=== How to complete this task ===
Print the listing exactly, but only as far as the line containing "J3 pin 4: TX -> none". The first line and that line are both included.
[[ Entries provided, beginning ]]
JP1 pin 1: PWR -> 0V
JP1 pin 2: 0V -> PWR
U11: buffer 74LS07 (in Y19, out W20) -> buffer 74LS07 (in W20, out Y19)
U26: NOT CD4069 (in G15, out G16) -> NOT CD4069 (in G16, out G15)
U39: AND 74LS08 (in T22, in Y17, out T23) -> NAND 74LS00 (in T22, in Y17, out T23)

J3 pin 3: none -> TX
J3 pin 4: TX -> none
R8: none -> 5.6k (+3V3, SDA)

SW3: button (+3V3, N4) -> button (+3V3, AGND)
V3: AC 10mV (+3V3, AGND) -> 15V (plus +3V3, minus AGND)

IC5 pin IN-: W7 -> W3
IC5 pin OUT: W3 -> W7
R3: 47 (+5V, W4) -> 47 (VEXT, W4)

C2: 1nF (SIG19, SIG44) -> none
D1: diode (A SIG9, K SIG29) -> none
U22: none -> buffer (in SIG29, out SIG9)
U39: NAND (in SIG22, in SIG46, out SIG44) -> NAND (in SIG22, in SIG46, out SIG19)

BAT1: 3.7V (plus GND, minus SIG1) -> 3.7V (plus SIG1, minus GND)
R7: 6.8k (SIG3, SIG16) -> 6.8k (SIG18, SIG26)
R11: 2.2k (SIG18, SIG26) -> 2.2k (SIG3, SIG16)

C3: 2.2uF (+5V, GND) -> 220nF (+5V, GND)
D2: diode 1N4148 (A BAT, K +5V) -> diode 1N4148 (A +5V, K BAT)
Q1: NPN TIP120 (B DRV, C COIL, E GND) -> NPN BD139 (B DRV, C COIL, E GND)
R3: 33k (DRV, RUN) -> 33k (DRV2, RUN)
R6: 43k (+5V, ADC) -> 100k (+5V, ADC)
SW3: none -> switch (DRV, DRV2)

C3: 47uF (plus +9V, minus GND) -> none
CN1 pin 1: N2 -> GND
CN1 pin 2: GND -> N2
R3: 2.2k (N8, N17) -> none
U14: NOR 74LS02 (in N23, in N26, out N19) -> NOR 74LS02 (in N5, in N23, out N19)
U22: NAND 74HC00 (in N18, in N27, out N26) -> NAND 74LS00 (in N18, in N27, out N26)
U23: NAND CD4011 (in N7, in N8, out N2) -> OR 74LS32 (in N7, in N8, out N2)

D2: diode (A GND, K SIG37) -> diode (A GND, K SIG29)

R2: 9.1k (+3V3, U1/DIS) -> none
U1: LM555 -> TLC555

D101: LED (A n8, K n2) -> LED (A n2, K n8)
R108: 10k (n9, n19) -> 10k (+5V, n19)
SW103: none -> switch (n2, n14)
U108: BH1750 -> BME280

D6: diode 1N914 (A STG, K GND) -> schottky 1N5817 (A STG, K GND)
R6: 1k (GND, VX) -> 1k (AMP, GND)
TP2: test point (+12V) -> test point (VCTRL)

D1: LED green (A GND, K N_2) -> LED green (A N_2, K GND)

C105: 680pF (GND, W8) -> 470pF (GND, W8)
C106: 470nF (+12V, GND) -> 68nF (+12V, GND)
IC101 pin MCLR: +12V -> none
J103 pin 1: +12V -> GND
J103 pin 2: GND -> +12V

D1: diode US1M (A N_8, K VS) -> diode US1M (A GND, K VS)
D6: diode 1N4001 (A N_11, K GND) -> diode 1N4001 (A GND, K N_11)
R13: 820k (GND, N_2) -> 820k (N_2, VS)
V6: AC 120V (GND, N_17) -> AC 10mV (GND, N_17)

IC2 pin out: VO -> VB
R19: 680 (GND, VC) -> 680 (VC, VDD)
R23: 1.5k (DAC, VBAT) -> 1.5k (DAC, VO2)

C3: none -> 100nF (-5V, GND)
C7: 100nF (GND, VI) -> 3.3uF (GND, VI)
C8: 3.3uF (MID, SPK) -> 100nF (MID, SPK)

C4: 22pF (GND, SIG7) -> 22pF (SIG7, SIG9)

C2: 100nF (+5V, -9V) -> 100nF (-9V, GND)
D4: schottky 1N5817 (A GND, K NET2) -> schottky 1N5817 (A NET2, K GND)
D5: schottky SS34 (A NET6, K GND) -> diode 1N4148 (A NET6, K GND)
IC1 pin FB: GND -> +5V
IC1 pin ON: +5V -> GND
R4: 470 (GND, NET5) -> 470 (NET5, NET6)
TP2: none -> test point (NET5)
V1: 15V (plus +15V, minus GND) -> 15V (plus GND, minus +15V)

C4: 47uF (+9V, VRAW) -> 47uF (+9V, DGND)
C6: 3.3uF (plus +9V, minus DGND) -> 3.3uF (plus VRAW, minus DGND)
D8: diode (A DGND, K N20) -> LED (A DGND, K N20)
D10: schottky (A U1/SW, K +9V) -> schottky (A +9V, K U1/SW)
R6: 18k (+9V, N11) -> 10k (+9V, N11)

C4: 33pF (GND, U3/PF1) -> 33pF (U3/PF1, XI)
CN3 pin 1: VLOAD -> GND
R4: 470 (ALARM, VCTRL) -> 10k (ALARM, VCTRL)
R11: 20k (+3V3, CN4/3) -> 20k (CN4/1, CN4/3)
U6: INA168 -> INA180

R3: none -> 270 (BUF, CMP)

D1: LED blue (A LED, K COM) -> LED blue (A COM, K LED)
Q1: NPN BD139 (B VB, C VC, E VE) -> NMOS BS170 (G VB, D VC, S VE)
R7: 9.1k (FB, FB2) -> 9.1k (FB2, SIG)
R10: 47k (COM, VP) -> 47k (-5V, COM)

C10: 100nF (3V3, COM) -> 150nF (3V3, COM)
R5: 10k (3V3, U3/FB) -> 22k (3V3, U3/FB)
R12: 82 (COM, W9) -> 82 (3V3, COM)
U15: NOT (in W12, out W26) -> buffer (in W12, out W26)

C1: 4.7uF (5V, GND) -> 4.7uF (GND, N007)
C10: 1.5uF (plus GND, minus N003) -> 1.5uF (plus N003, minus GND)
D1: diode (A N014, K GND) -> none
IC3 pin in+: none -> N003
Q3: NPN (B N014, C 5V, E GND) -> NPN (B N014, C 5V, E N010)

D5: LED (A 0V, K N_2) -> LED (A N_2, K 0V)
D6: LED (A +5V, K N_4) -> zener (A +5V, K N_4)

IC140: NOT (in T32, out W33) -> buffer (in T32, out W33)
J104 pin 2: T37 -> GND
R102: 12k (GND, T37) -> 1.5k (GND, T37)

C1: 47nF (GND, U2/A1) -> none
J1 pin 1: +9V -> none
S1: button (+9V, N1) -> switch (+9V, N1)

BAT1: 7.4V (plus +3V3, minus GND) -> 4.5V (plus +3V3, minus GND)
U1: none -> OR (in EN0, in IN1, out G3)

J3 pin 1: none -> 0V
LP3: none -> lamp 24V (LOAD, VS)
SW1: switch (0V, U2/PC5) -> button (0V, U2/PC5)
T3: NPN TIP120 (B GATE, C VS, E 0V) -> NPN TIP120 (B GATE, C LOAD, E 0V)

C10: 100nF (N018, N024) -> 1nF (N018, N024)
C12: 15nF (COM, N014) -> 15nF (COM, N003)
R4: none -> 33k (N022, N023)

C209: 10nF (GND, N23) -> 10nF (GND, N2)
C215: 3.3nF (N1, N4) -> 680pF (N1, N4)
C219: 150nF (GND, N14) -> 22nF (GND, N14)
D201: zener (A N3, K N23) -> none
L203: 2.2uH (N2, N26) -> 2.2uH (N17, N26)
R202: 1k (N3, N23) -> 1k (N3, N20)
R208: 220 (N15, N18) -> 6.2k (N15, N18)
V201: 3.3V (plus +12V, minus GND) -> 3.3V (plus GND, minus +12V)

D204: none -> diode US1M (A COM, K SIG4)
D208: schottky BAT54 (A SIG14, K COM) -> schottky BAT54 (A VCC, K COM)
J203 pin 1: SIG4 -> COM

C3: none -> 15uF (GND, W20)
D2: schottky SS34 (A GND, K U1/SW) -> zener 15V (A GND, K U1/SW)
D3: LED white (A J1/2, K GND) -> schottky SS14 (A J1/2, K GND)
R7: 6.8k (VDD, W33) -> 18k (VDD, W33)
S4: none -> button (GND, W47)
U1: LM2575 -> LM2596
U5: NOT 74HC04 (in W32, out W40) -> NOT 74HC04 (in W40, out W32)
[[ Entries provided, end ]]
=== Result for this task ===
JP1 pin 1: PWR -> 0V
JP1 pin 2: 0V -> PWR
U11: buffer 74LS07 (in Y19, out W20) -> buffer 74LS07 (in W20, out Y19)
U26: NOT CD4069 (in G15, out G16) -> NOT CD4069 (in G16, out G15)
U39: AND 74LS08 (in T22, in Y17, out T23) -> NAND 74LS00 (in T22, in Y17, out T23)

J3 pin 3: none -> TX
J3 pin 4: TX -> none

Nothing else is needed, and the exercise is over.